■ ACTION ITEM:
Every entry should be reproduced precisely, with each picture left out.

■ SUPPLIED RECORDS:
---+---

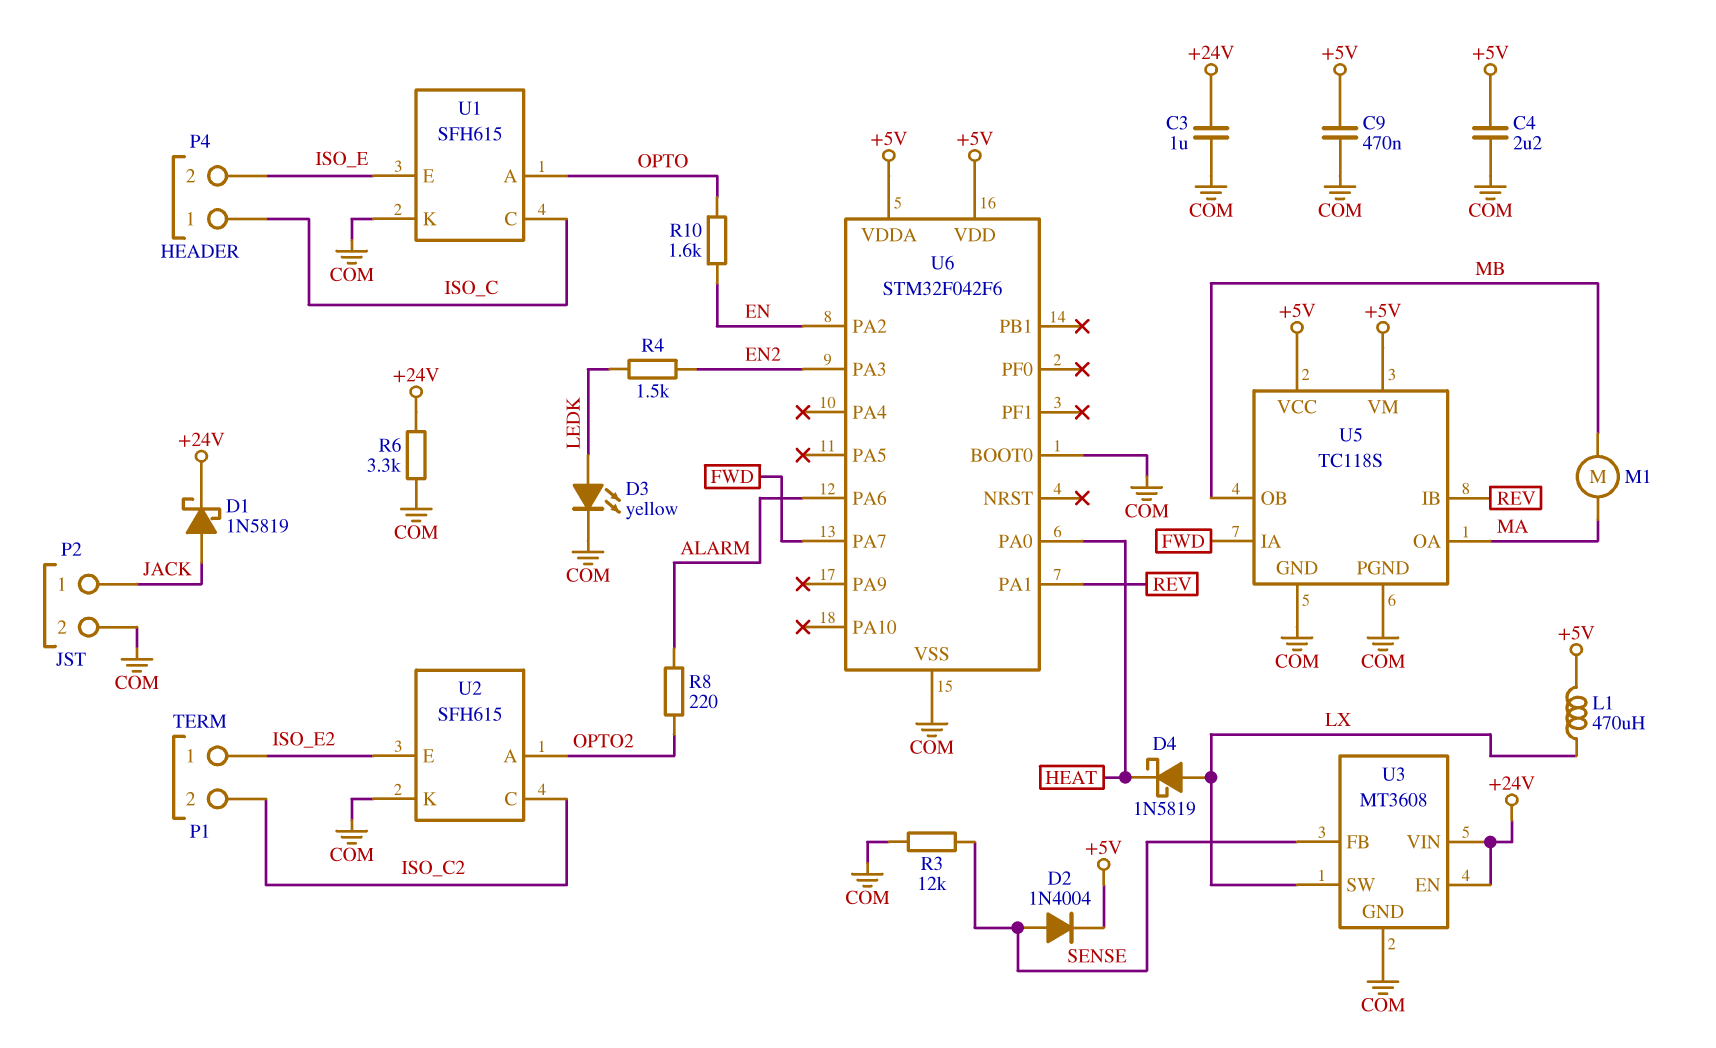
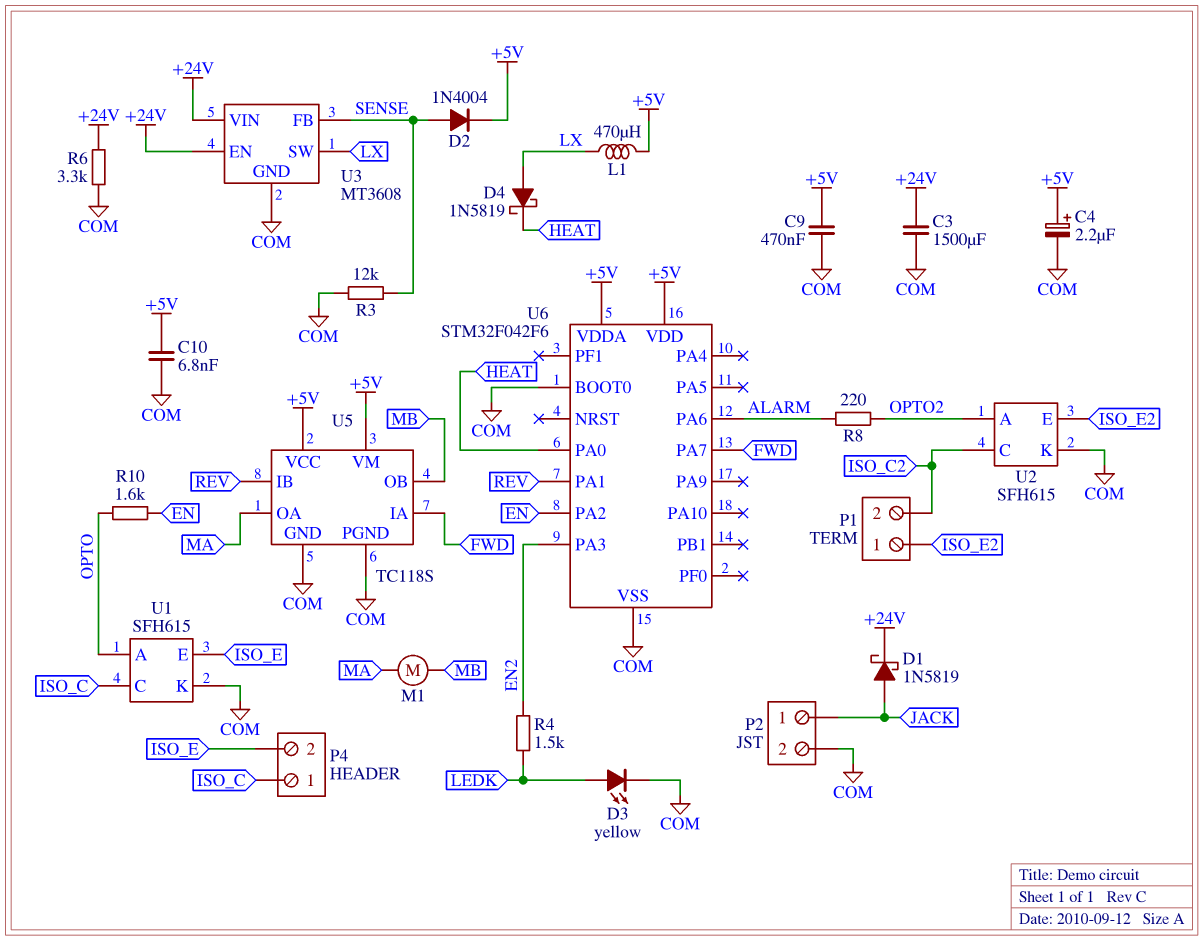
C3: 1uF (+24V, COM) -> 1500uF (+24V, COM)
C4: 2.2uF (+5V, COM) -> 2.2uF (plus +5V, minus COM)
C10: none -> 6.8nF (+5V, COM)

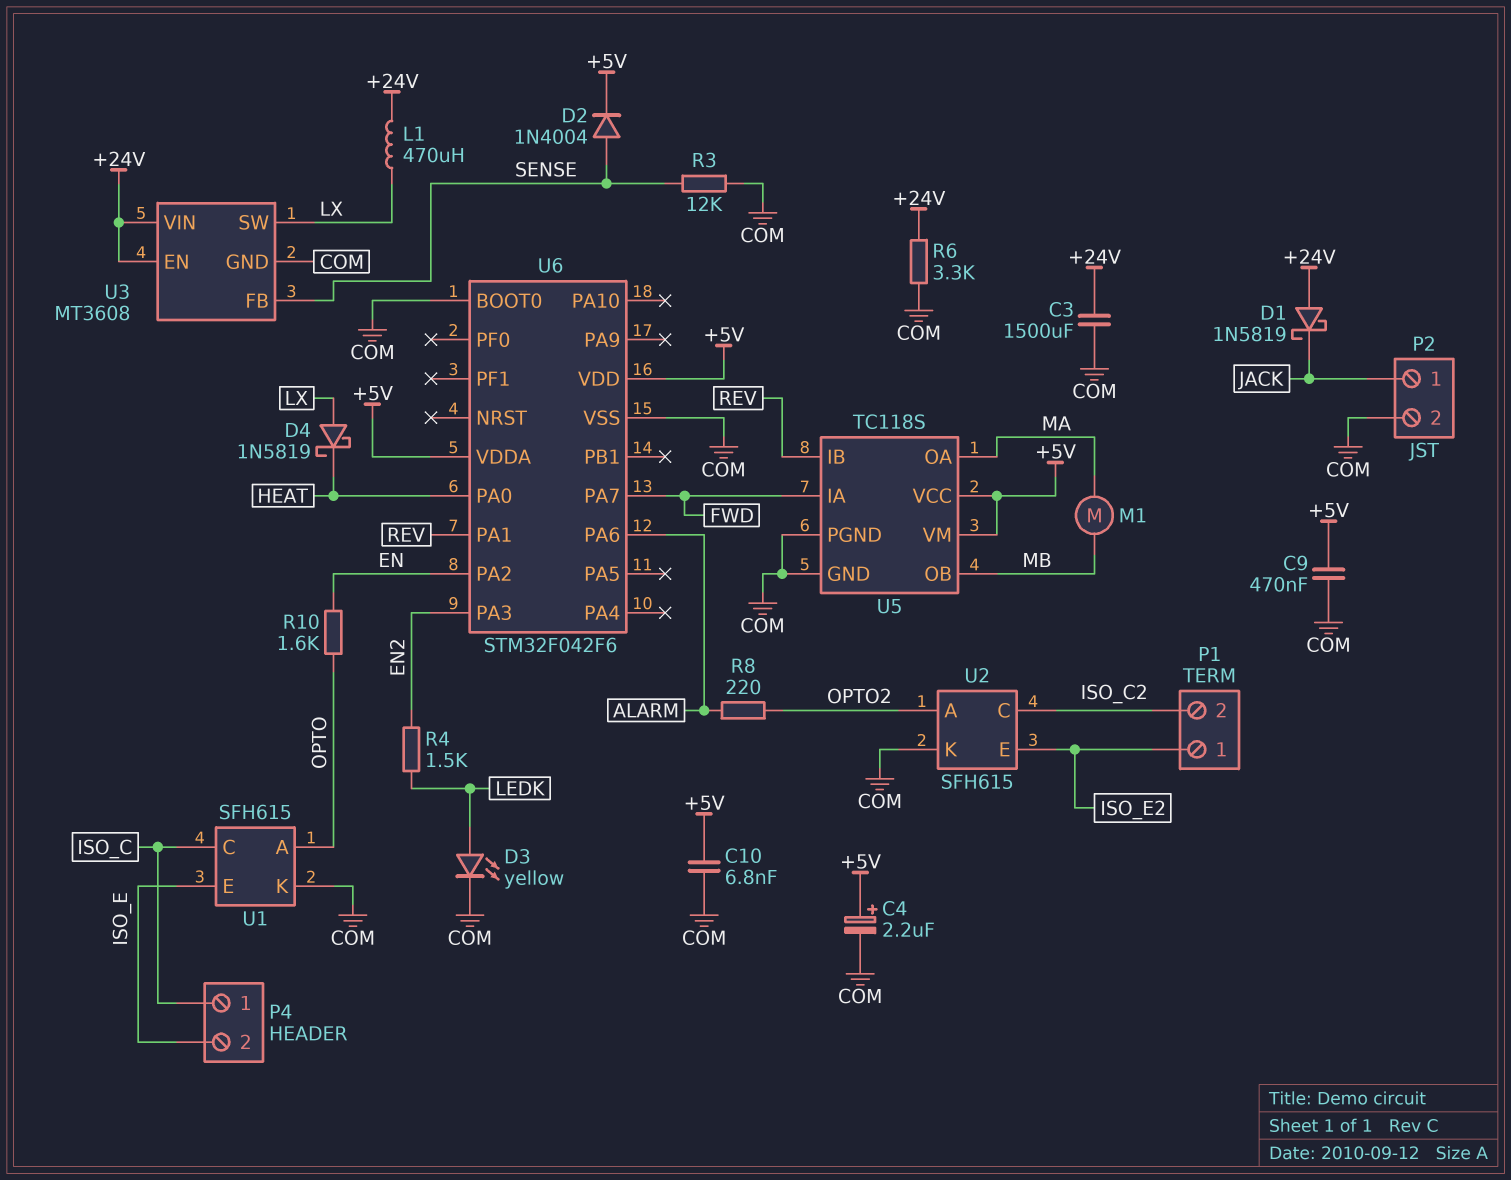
D1: schottky 1N5819 (A JACK, K +24V) -> schottky 1N5819 (A +24V, K JACK)
L1: 470uH (+5V, LX) -> 470uH (+24V, LX)

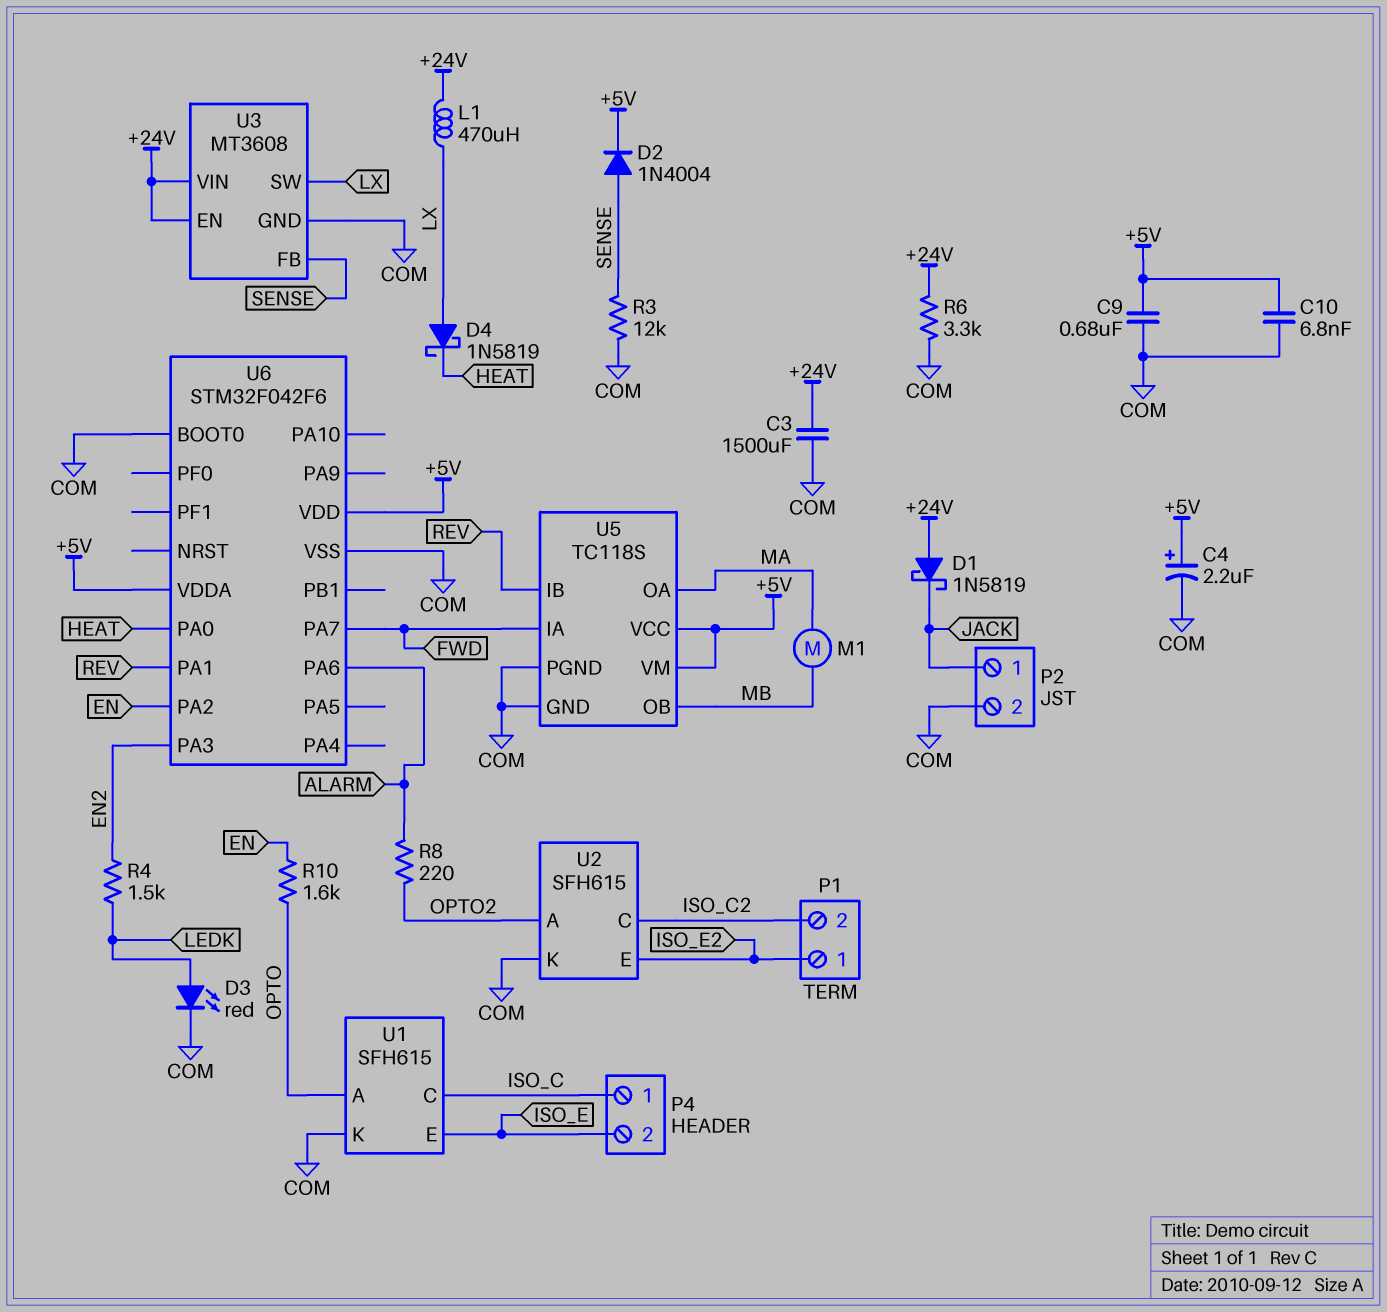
C9: 470nF (+5V, COM) -> 680nF (+5V, COM)
D3: LED yellow (A LEDK, K COM) -> LED red (A LEDK, K COM)

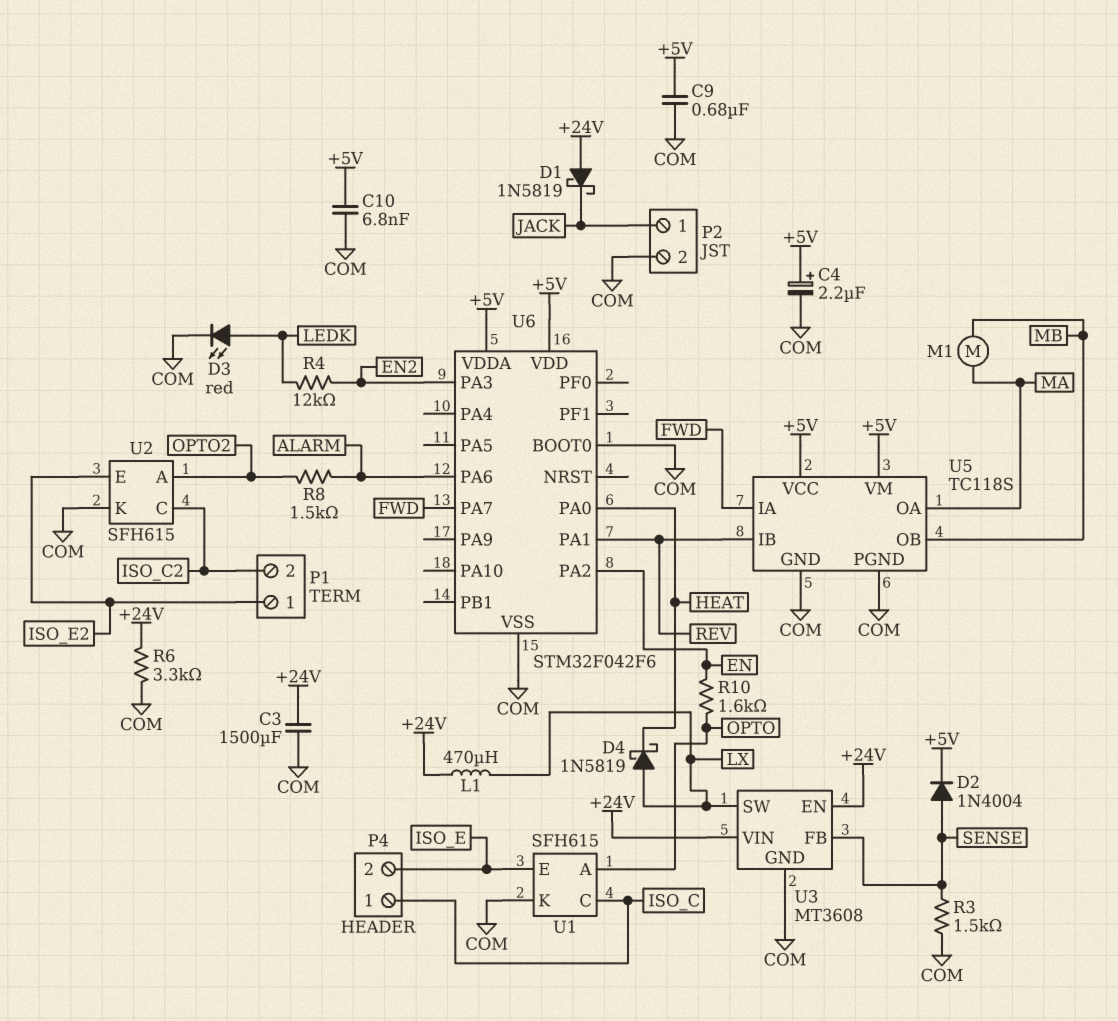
R3: 12k (COM, SENSE) -> 1.5k (COM, SENSE)
R4: 1.5k (EN2, LEDK) -> 12k (EN2, LEDK)
R8: 220 (ALARM, OPTO2) -> 1.5k (ALARM, OPTO2)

---+---

■ OUTPUT OF THE TASK:
C3: 1uF (+24V, COM) -> 1500uF (+24V, COM)
C4: 2.2uF (+5V, COM) -> 2.2uF (plus +5V, minus COM)
C10: none -> 6.8nF (+5V, COM)

D1: schottky 1N5819 (A JACK, K +24V) -> schottky 1N5819 (A +24V, K JACK)
L1: 470uH (+5V, LX) -> 470uH (+24V, LX)

C9: 470nF (+5V, COM) -> 680nF (+5V, COM)
D3: LED yellow (A LEDK, K COM) -> LED red (A LEDK, K COM)

R3: 12k (COM, SENSE) -> 1.5k (COM, SENSE)
R4: 1.5k (EN2, LEDK) -> 12k (EN2, LEDK)
R8: 220 (ALARM, OPTO2) -> 1.5k (ALARM, OPTO2)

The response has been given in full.